-- DATA TO USE follows --

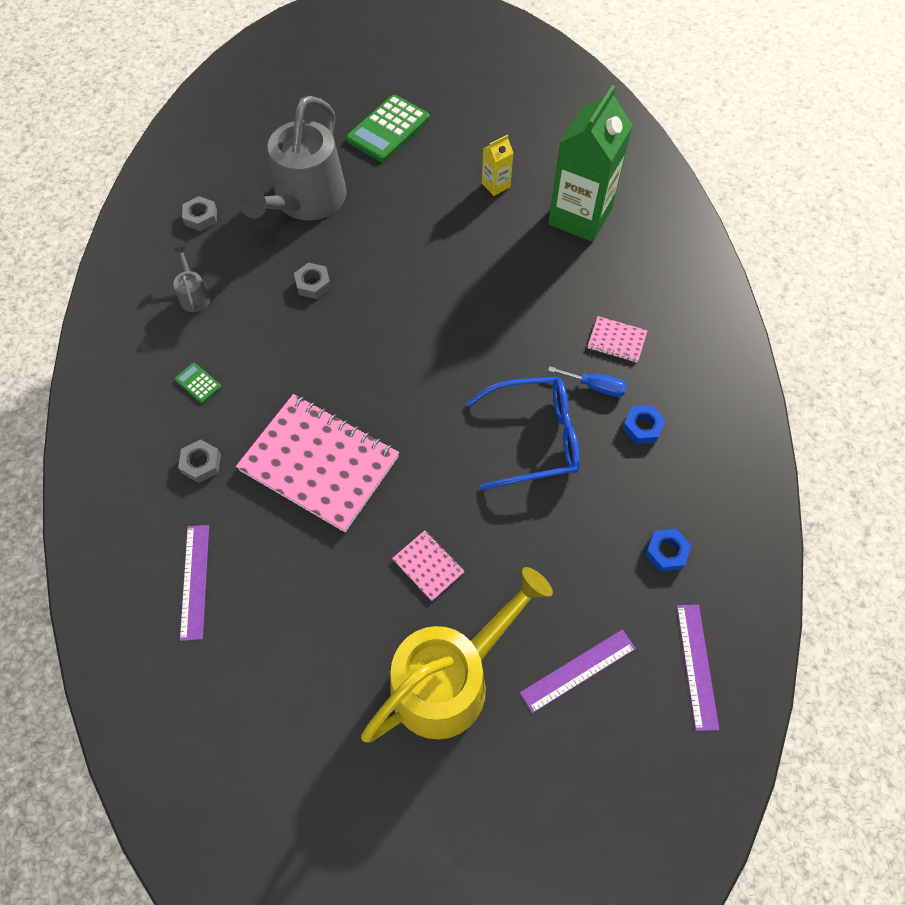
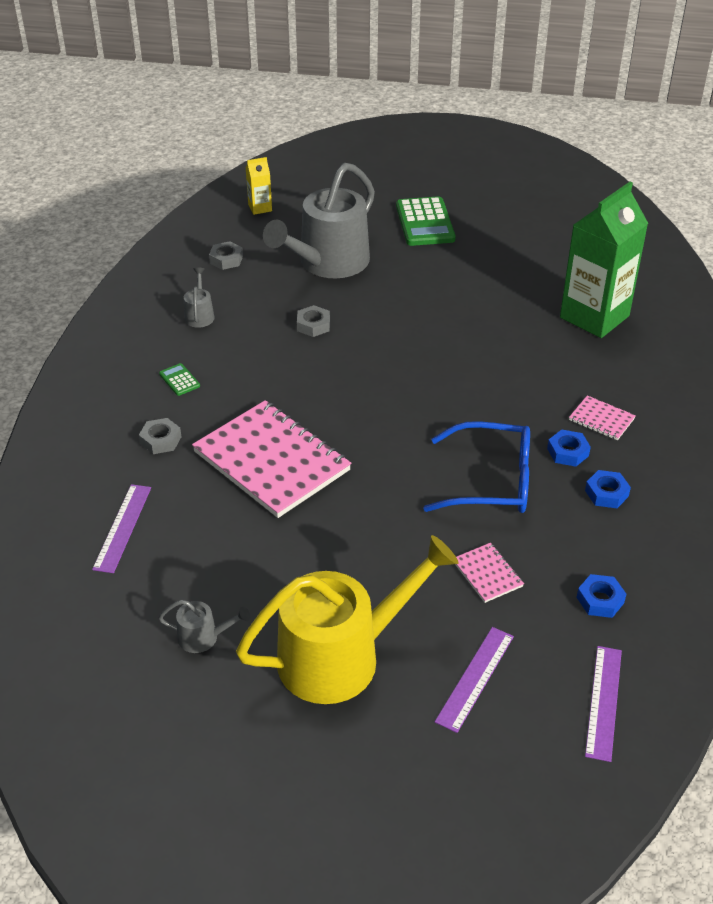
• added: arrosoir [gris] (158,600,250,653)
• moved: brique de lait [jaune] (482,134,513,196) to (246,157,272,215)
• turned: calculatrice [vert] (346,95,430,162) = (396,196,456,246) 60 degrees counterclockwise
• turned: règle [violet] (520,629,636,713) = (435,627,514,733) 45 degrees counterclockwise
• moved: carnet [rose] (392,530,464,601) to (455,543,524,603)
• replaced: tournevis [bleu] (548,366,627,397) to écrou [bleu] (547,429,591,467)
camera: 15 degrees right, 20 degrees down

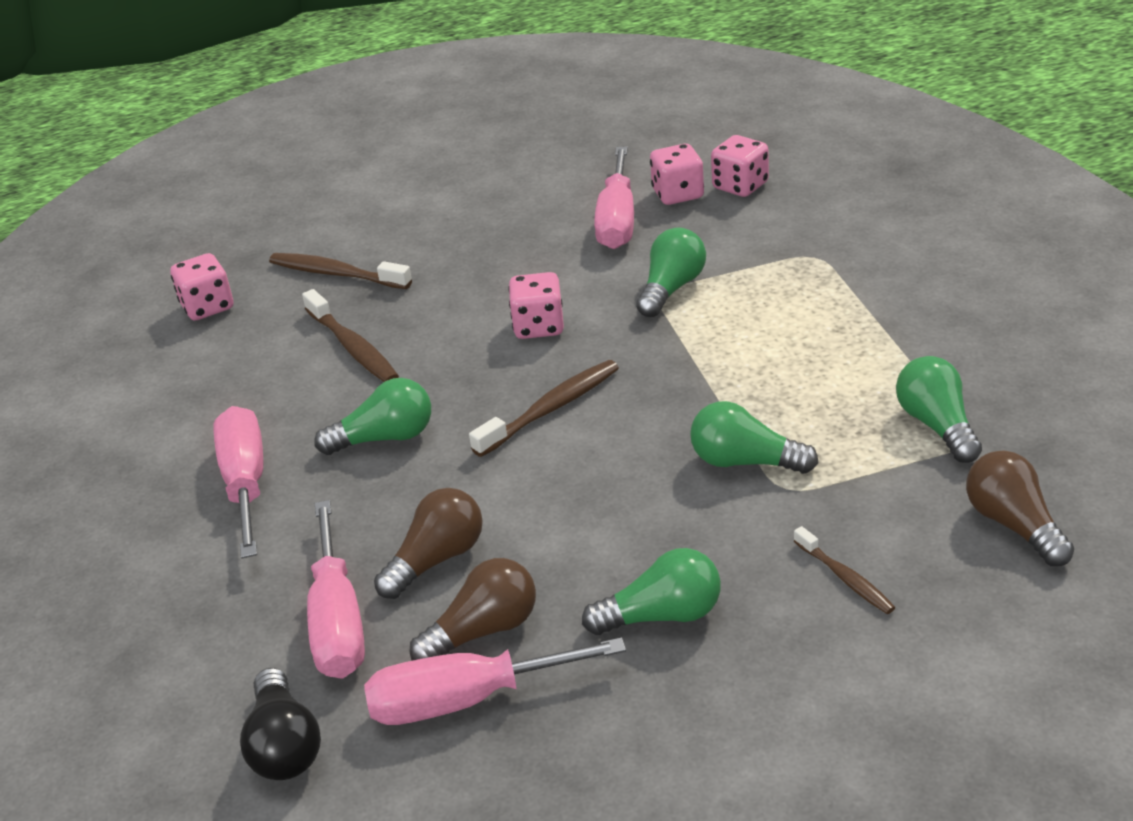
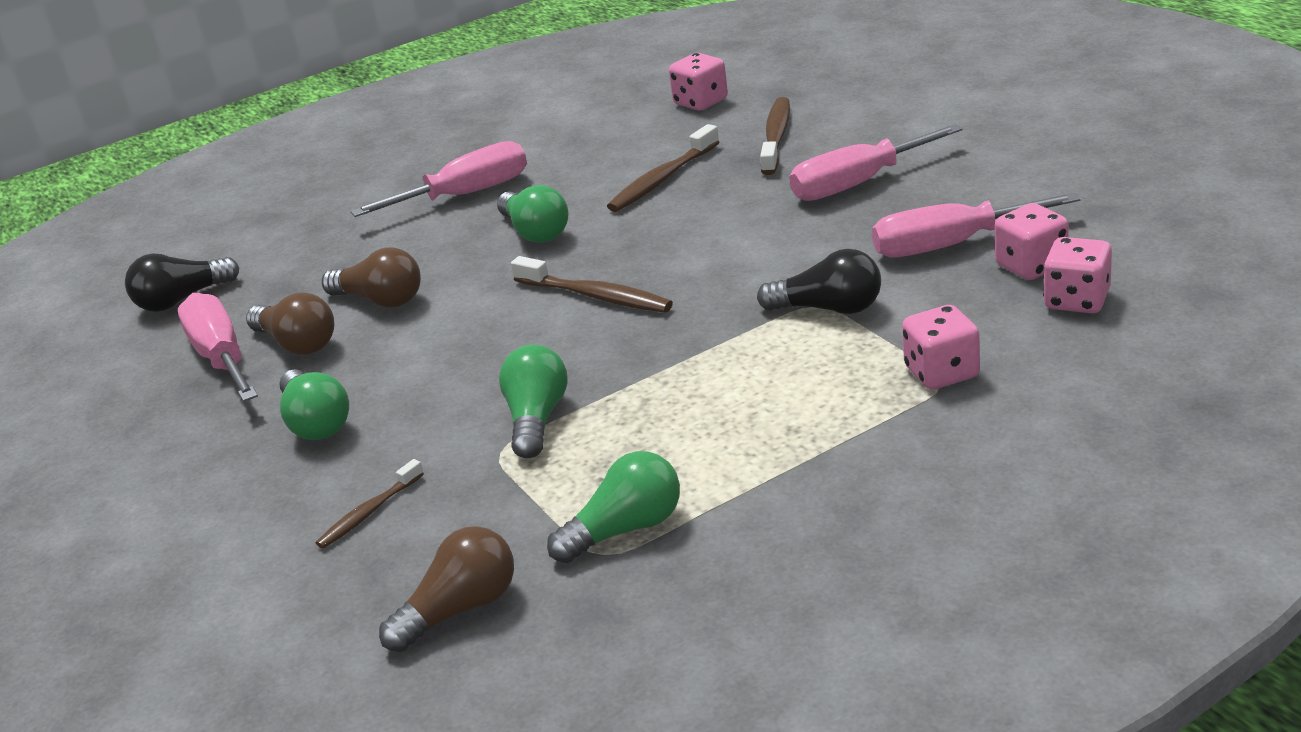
• recoloured: ampoule [vert] (636,227,706,317) to ampoule [noir] (757,249,881,314)
• moved: tournevis [rose] (307,500,365,679) to (789,124,962,201)
• moved: dé [rose] (508,272,564,339) to (902,305,980,390)
camera: 75 degrees right, 5 degrees down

-- DATA TO USE concluded --

◆ **PROBLEM STATEMENT**
Copy out the entries exactly as they stand, omitting the images.

◆ **YOUR RESPONSE**
• added: arrosoir [gris] (158,600,250,653)
• moved: brique de lait [jaune] (482,134,513,196) to (246,157,272,215)
• turned: calculatrice [vert] (346,95,430,162) = (396,196,456,246) 60 degrees counterclockwise
• turned: règle [violet] (520,629,636,713) = (435,627,514,733) 45 degrees counterclockwise
• moved: carnet [rose] (392,530,464,601) to (455,543,524,603)
• replaced: tournevis [bleu] (548,366,627,397) to écrou [bleu] (547,429,591,467)
camera: 15 degrees right, 20 degrees down

• recoloured: ampoule [vert] (636,227,706,317) to ampoule [noir] (757,249,881,314)
• moved: tournevis [rose] (307,500,365,679) to (789,124,962,201)
• moved: dé [rose] (508,272,564,339) to (902,305,980,390)
camera: 75 degrees right, 5 degrees down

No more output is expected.